═════ Available data ═════

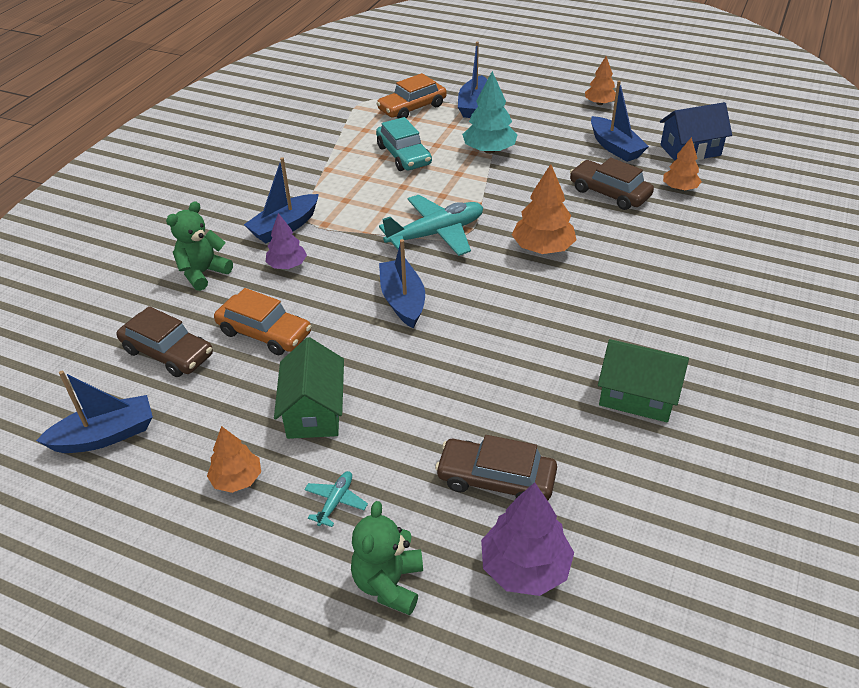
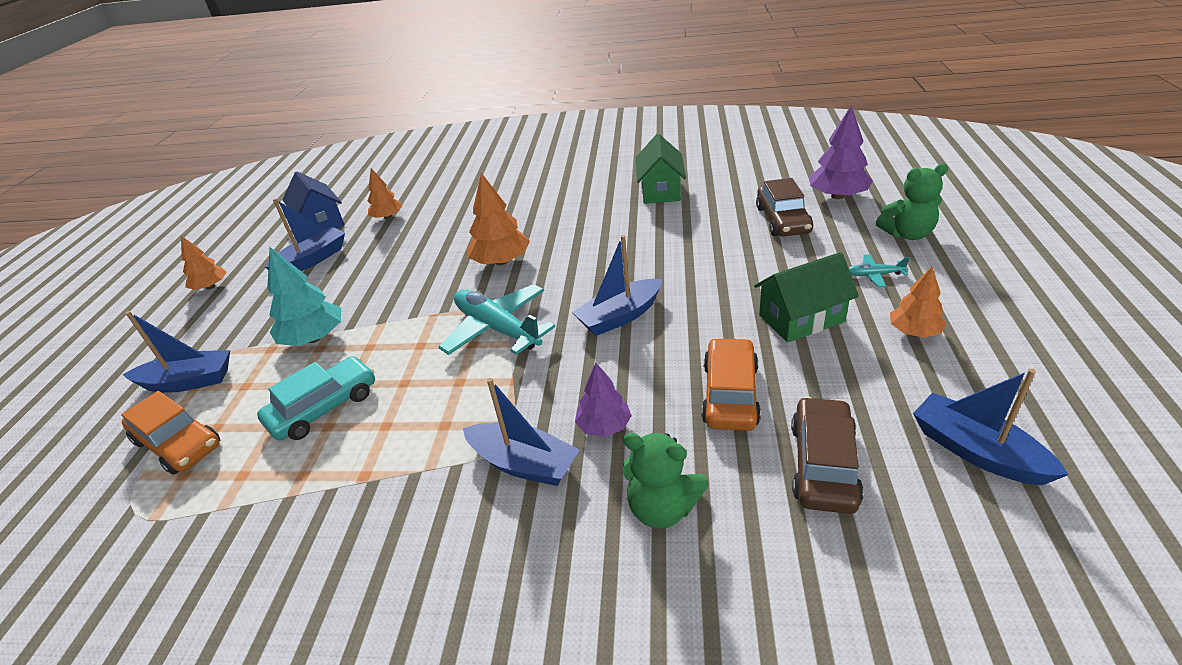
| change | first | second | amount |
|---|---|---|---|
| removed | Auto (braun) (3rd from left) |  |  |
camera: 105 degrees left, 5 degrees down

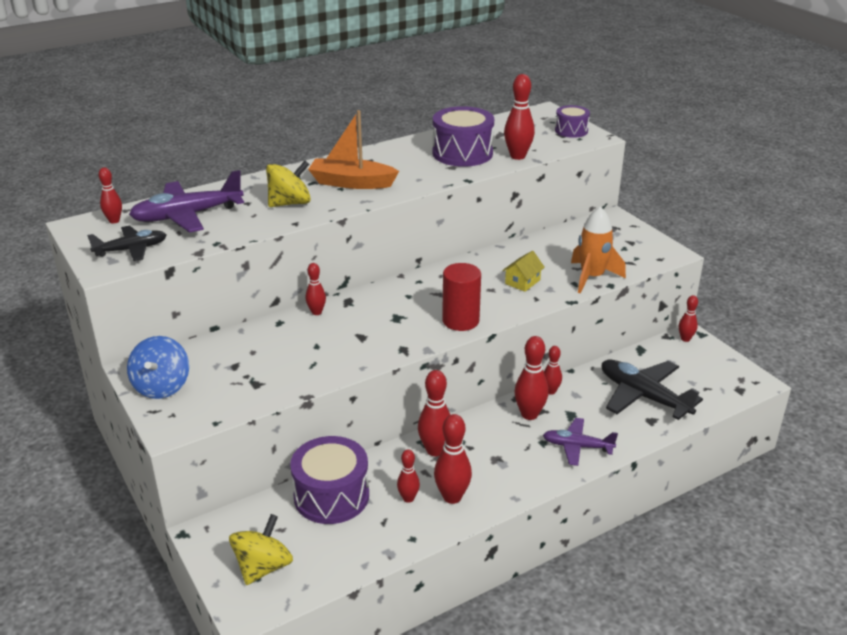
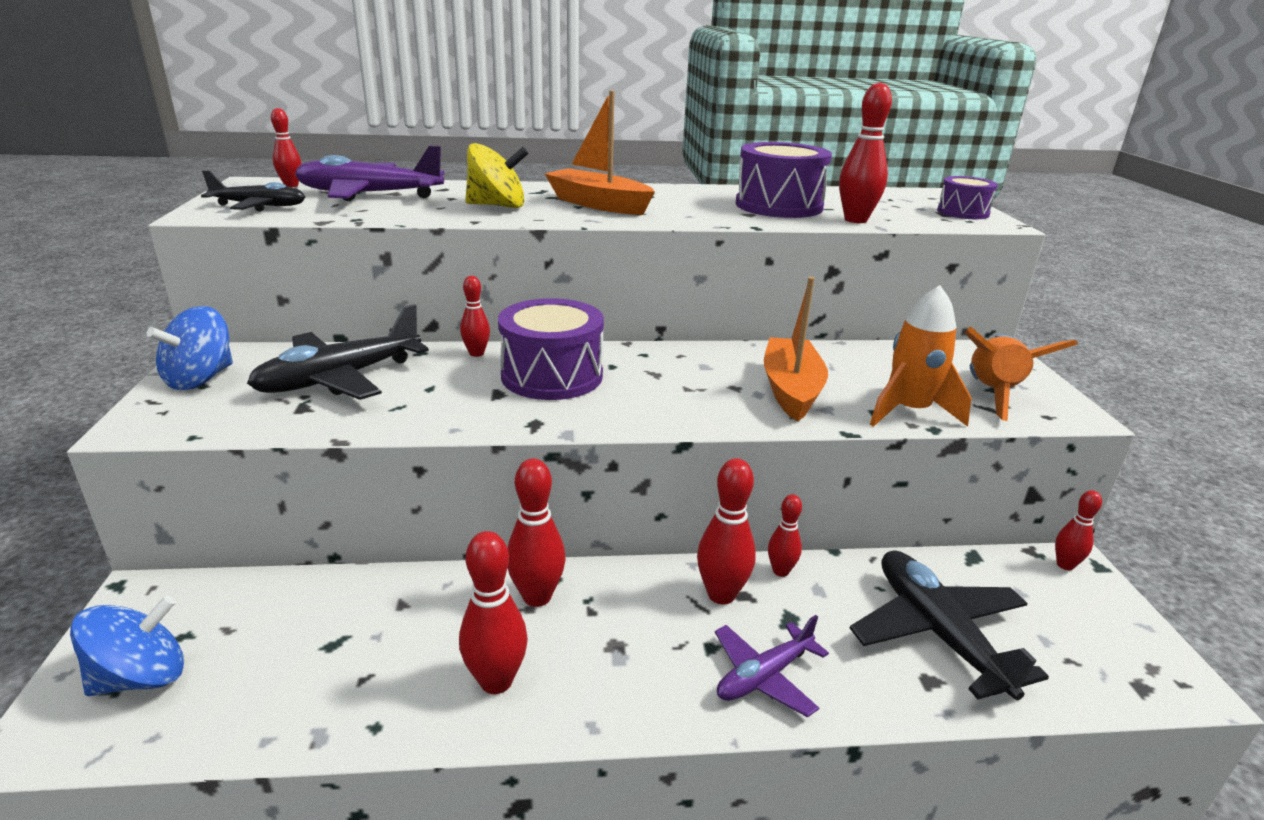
| change | first | second | amount |
|---|---|---|---|
| recoloured | Kreisel (gelb) (1st from left) | Kreisel (blau) (1st from left) |  |
| added |  | Flugzeug (schwarz) (2nd from left) |  |
| moved | Trommel (lila) (1st from left) |  |  |
| turned | Flugzeug (lila) (2nd from left) |  | 75 degrees counterclockwise |
| replaced | Haus (gelb) | Boot (orange) (2nd from left) |  |
| added |  | Rakete (orange) (2nd from left) |  |
| removed | Bowlingkegel (rot) (3rd from left) |  |  |
| removed | Vollzylinder (rot) |  |  |
camera: 25 degrees right, 5 degrees down

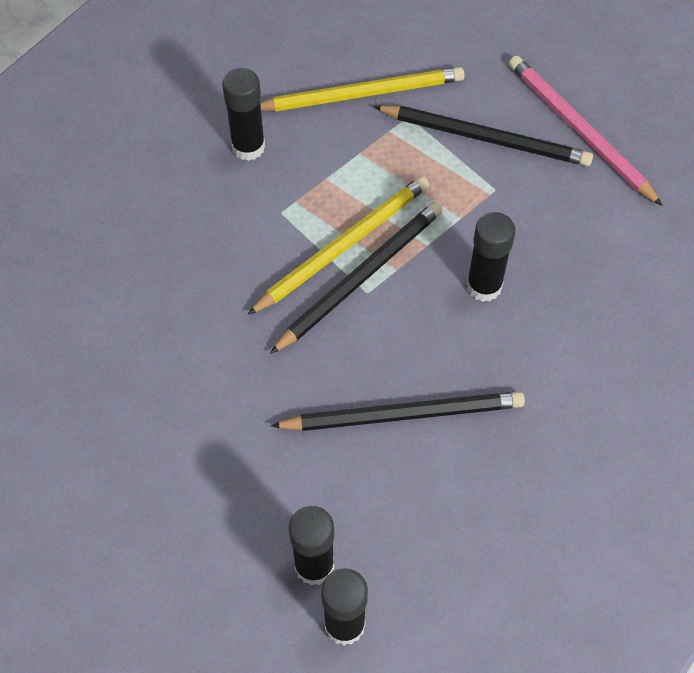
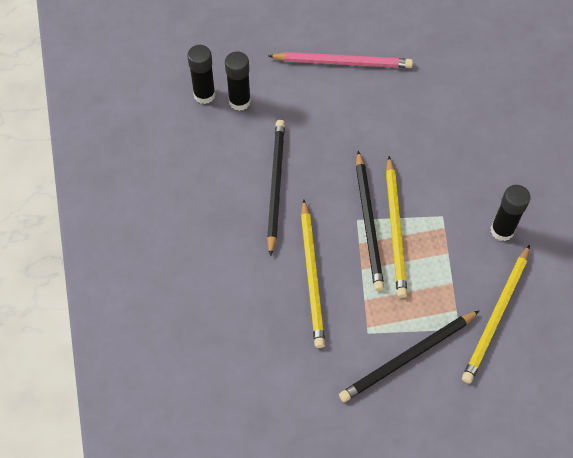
| change | first | second | amount |
|---|---|---|---|
| turned | Bleistift (schwarz) (2nd from left in the first image) | Bleistift (schwarz) (1st from left) | 150 degrees clockwise |
| moved | Bleistift (rosa) |  |  |
| replaced | Klebestift (schwarz) (4th from left) | Bleistift (gelb) (1st from left) |  |
camera: 130 degrees right, 0 degrees up

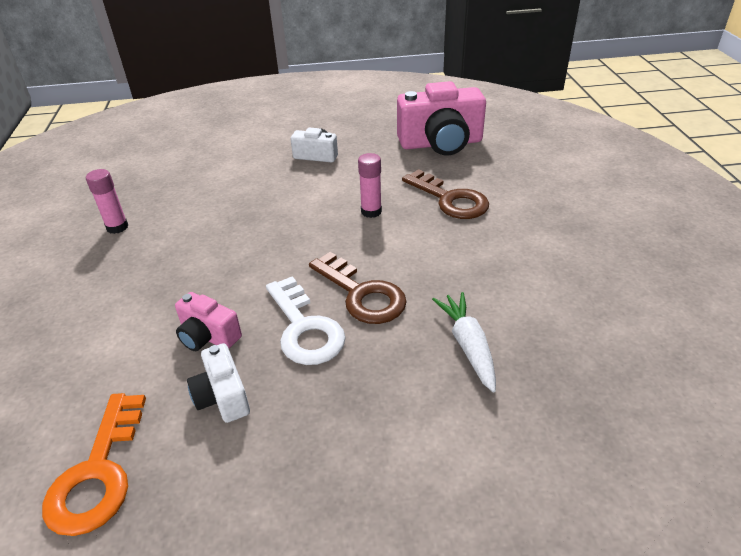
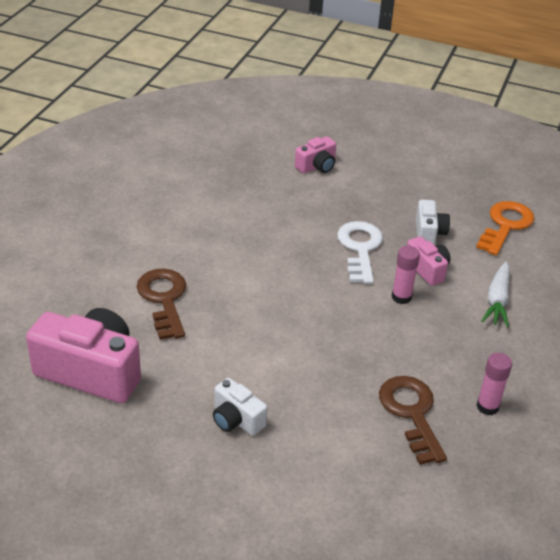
| change | first | second | amount |
|---|---|---|---|
| added |  | Kamera (rosa) (2nd from left) |  |
| moved | Schlüssel (braun) (1st from left in the first image) | Schlüssel (braun) (2nd from left) |  |
| moved | Klebestift (rosa) (2nd from left in the first image) | Klebestift (rosa) (1st from left) |  |
| moved | Karotte (weiß) |  |  |
camera: 155 degrees left, 0 degrees up

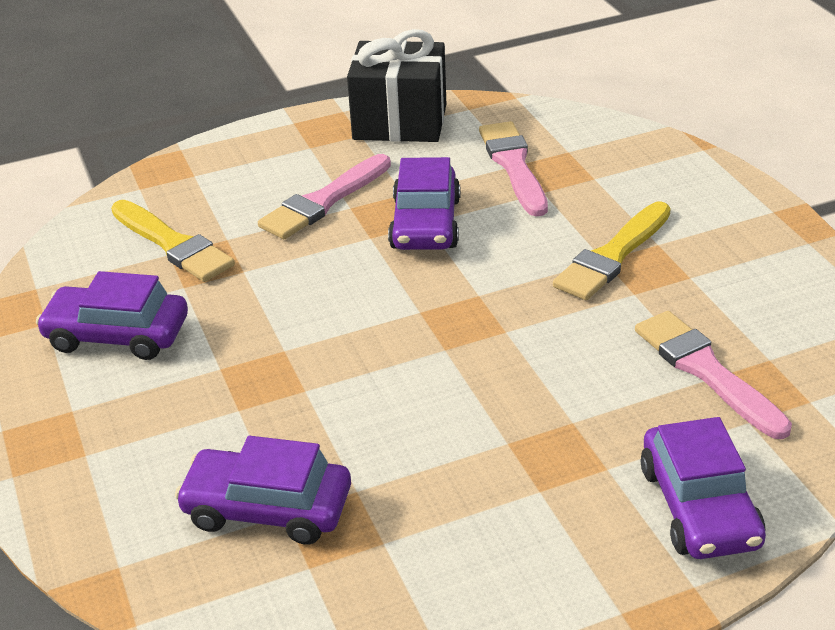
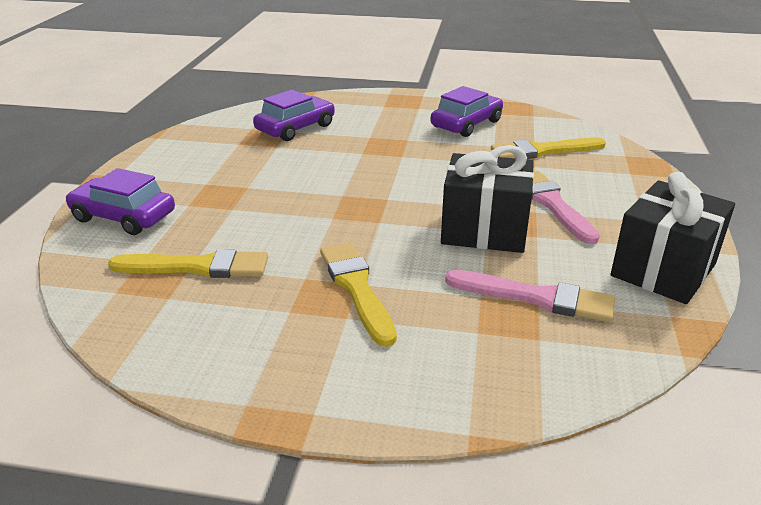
| change | first | second | amount |
|---|---|---|---|
| recoloured | Pinsel (rosa) (3rd from left) | Pinsel (gelb) (1st from left) |  |
| replaced | Auto (lila) (3rd from left) | Geschenk (schwarz) (1st from left) |  |
camera: 120 degrees right, 5 degrees down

═════

Task goal.
How many of the lines above hold the word "braun"? Give only that number.

Solution for this task.
2